Goal of the exercise >> The reply must repeat the listing below exactly and carry none of its pictures.

Given information >>
▼▼▼

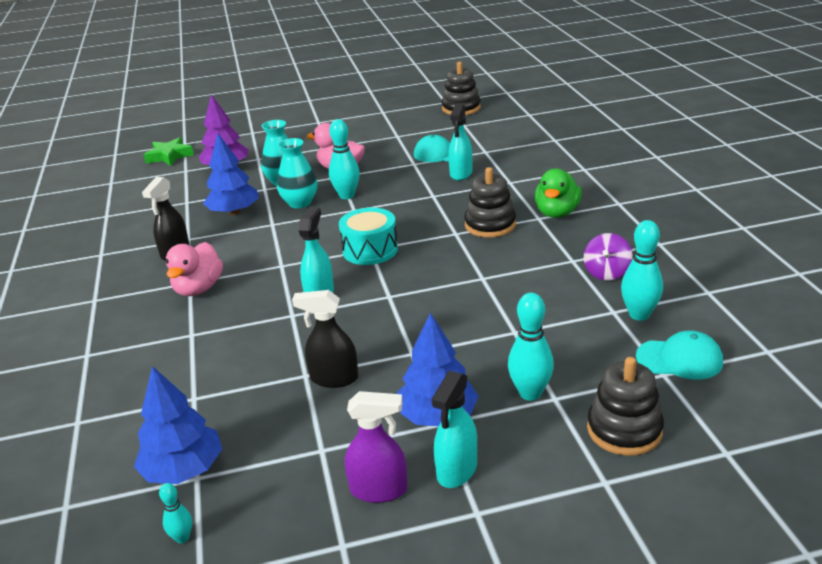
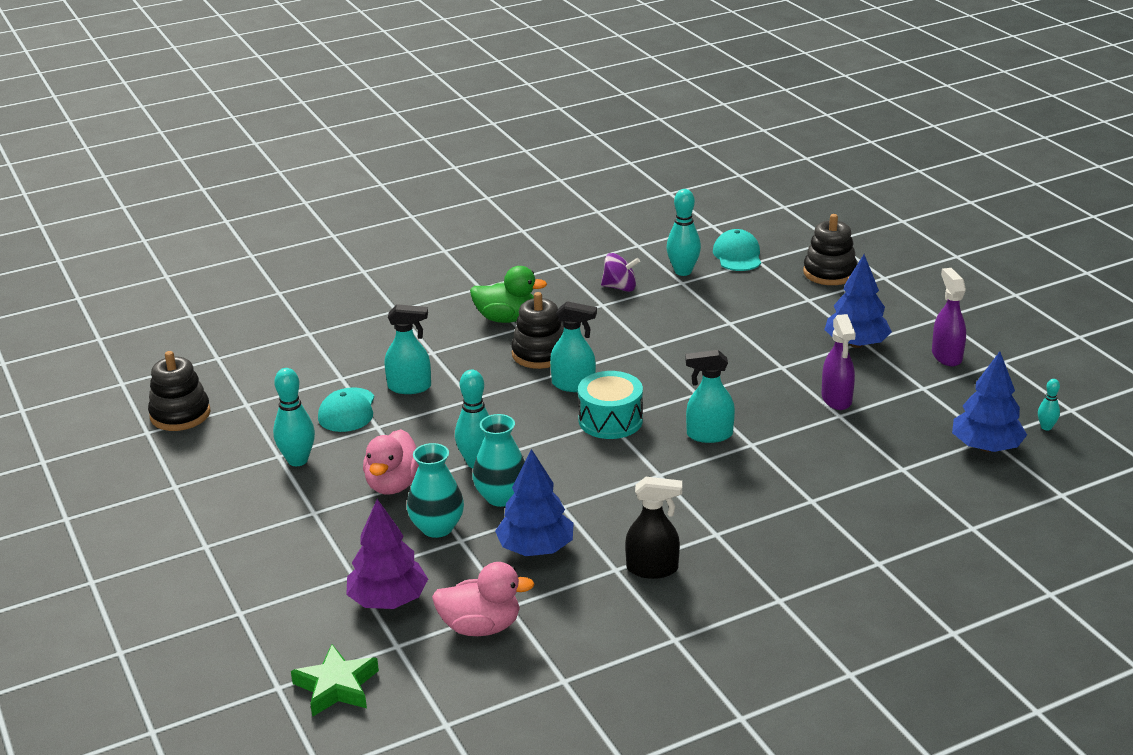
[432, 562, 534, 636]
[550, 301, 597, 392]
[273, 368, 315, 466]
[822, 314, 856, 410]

▲▲▲

Answer to this task >>
[432, 562, 534, 636]
[550, 301, 597, 392]
[273, 368, 315, 466]
[822, 314, 856, 410]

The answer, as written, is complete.